• [WHAT THE TASK ASKS]:
Your task is to copy the lines from the line containing "green bottle: 1 -> 2" through the end of the listing below, both included, without any pictures.

• [EXERCISE DATA]:
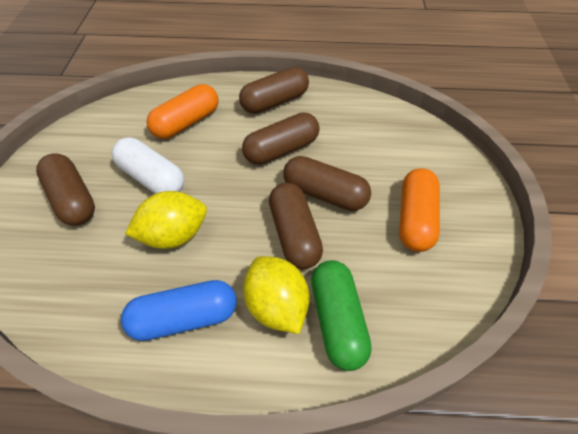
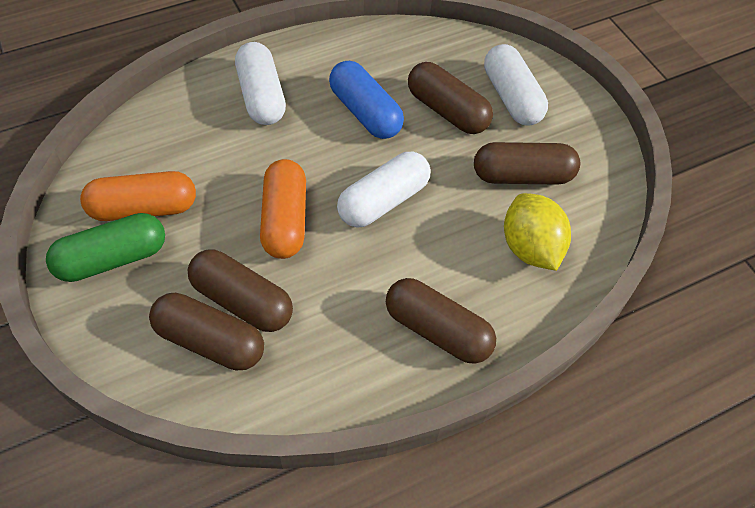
white capsule: 1 -> 3
yellow lemon: 2 -> 1

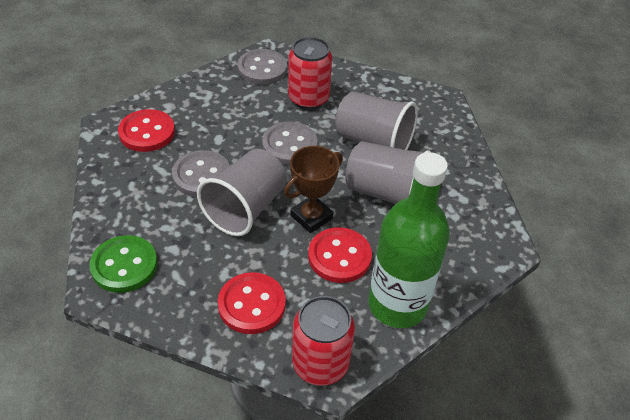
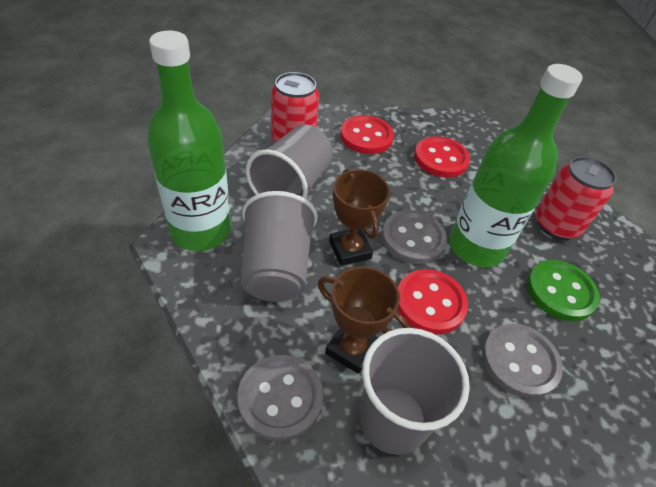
brown trophy: 1 -> 2
green bottle: 1 -> 2

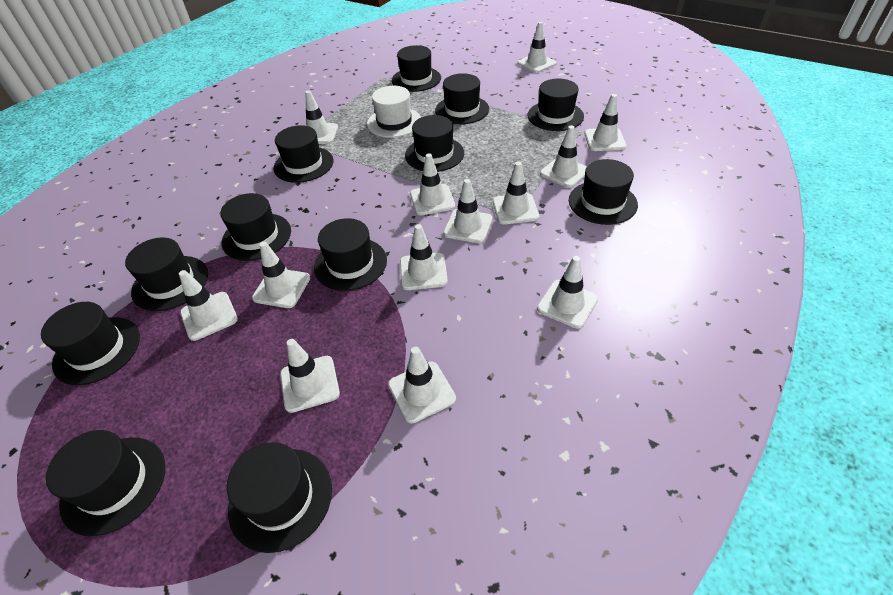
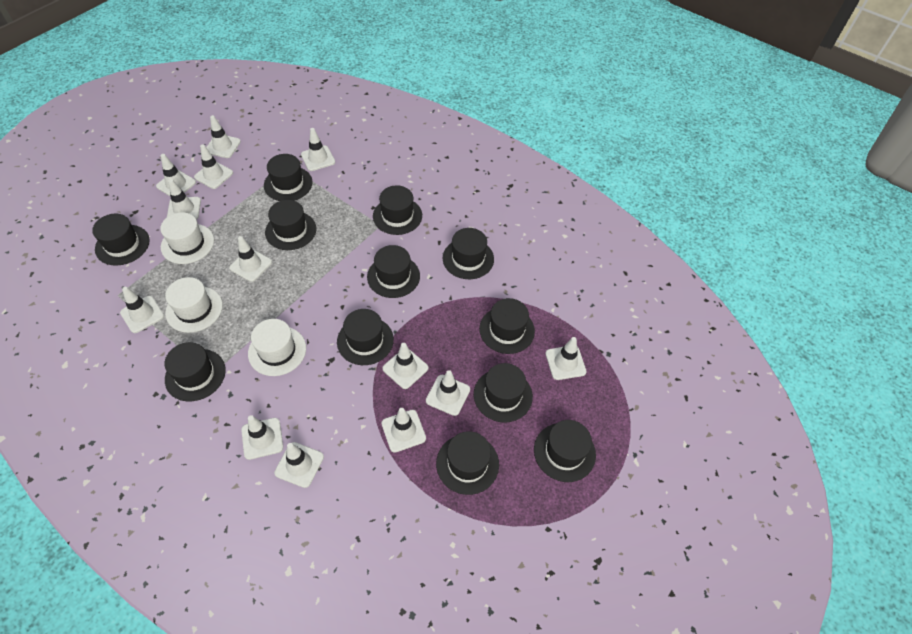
white hat: 1 -> 3

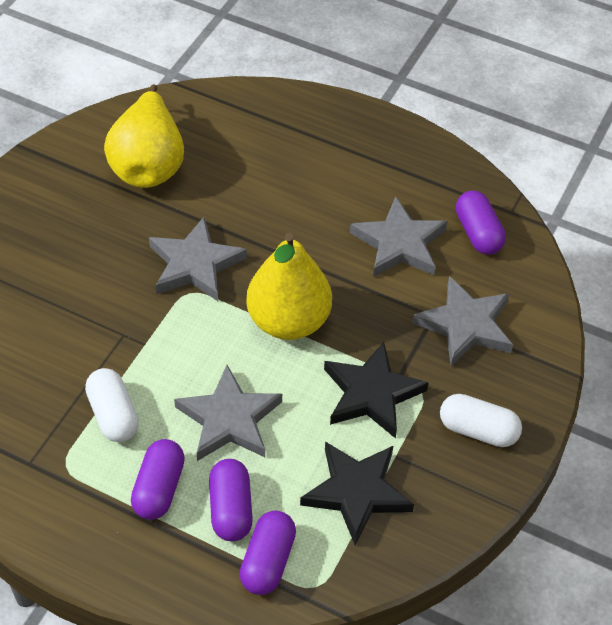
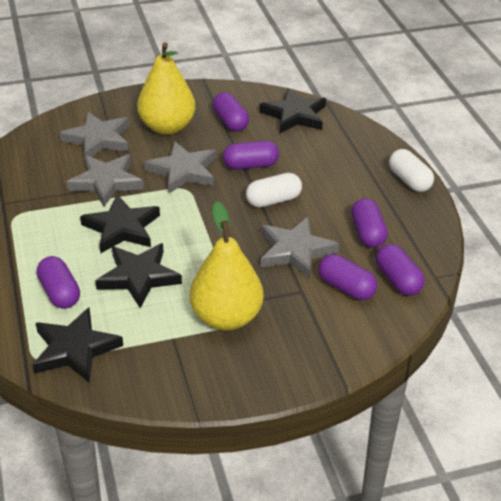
black star: 2 -> 4
purple capsule: 4 -> 6

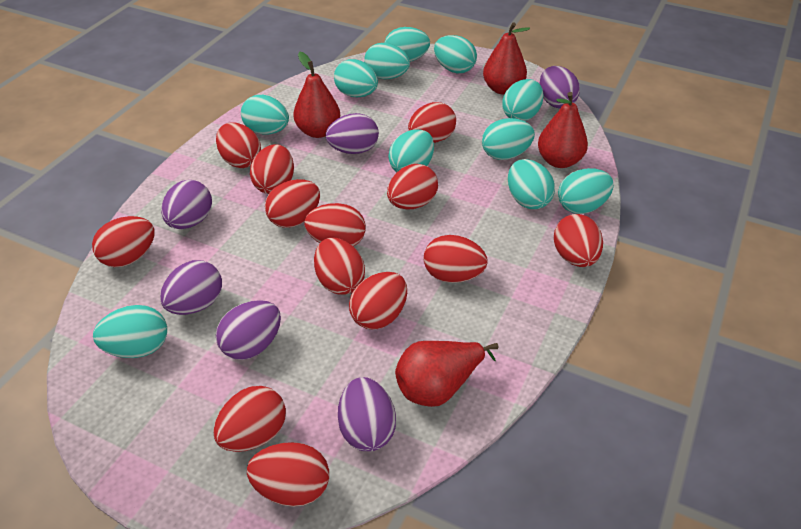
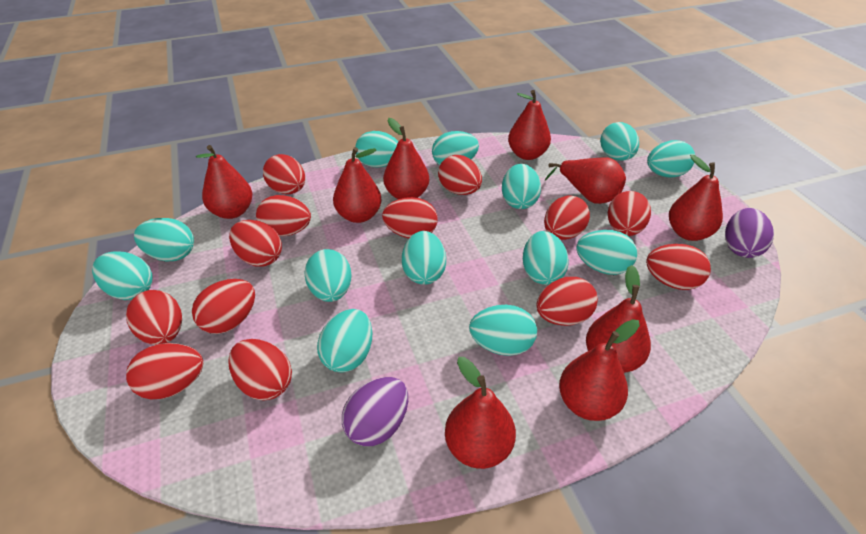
purple egg: 6 -> 2
red pear: 4 -> 9
turquoise egg: 11 -> 13

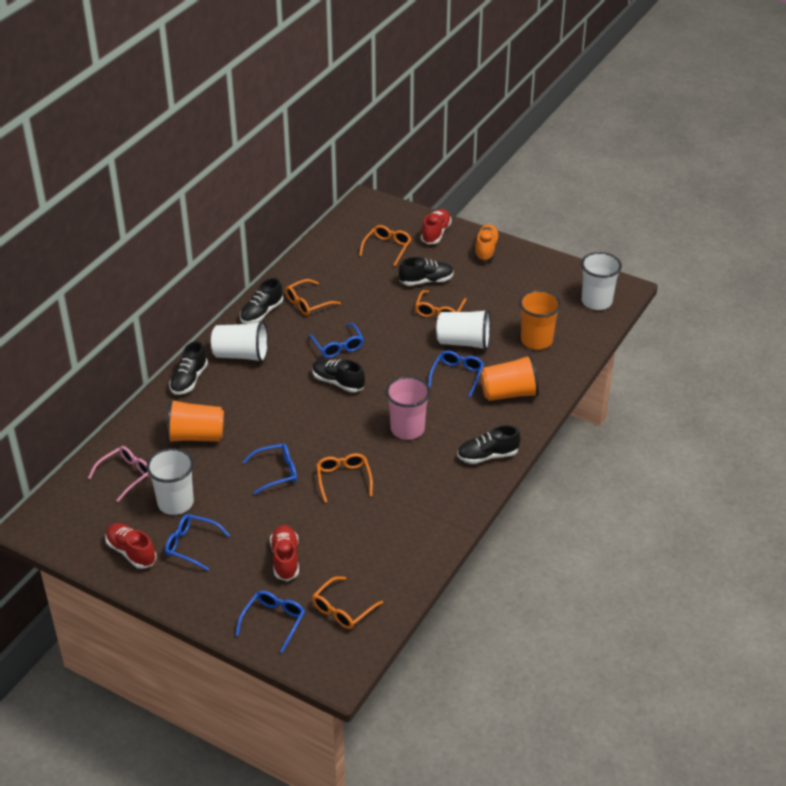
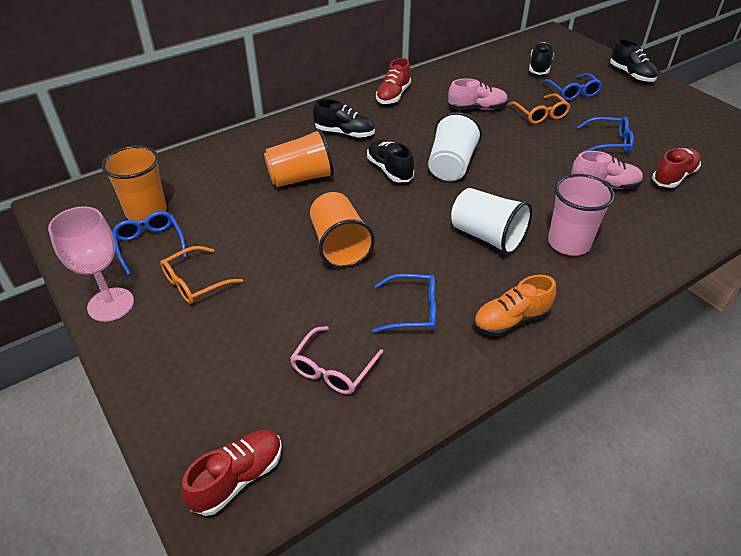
black shoe: 5 -> 4
blue glasses: 5 -> 4
orange glasses: 5 -> 2
pink goblet: 0 -> 1
pink shoe: 0 -> 2
white cup: 4 -> 2

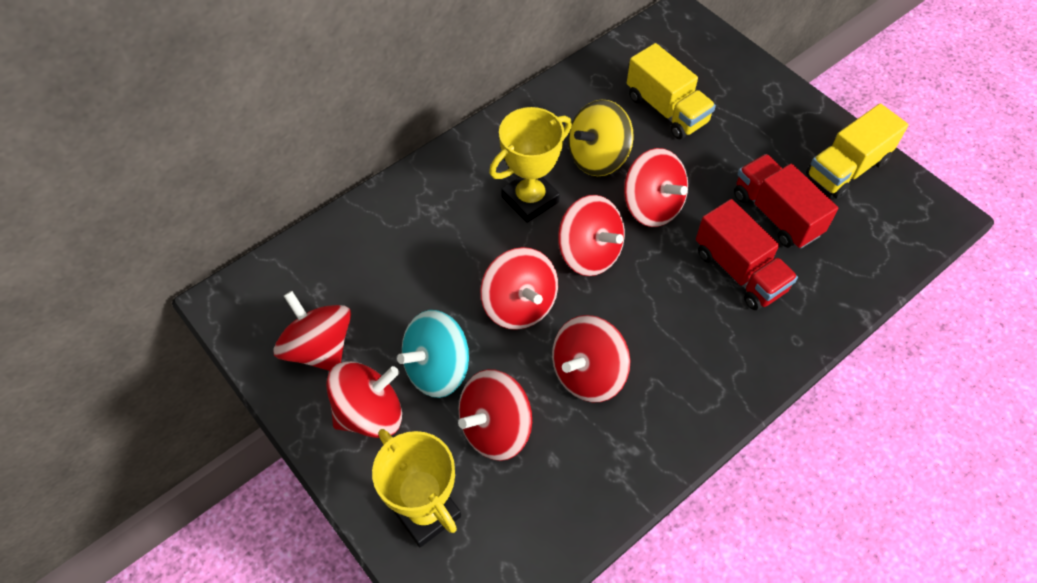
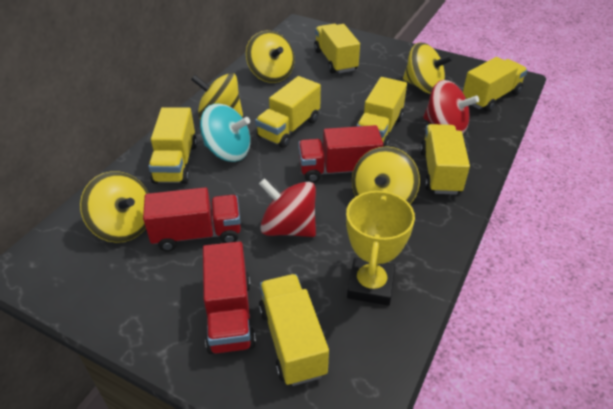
red spinning top: 7 -> 2
red truck: 2 -> 3
yellow spinning top: 1 -> 5
yellow trophy: 2 -> 1
yellow truck: 2 -> 7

• [TASK RESULT]:
green bottle: 1 -> 2

white hat: 1 -> 3

black star: 2 -> 4
purple capsule: 4 -> 6

purple egg: 6 -> 2
red pear: 4 -> 9
turquoise egg: 11 -> 13

black shoe: 5 -> 4
blue glasses: 5 -> 4
orange glasses: 5 -> 2
pink goblet: 0 -> 1
pink shoe: 0 -> 2
white cup: 4 -> 2

red spinning top: 7 -> 2
red truck: 2 -> 3
yellow spinning top: 1 -> 5
yellow trophy: 2 -> 1
yellow truck: 2 -> 7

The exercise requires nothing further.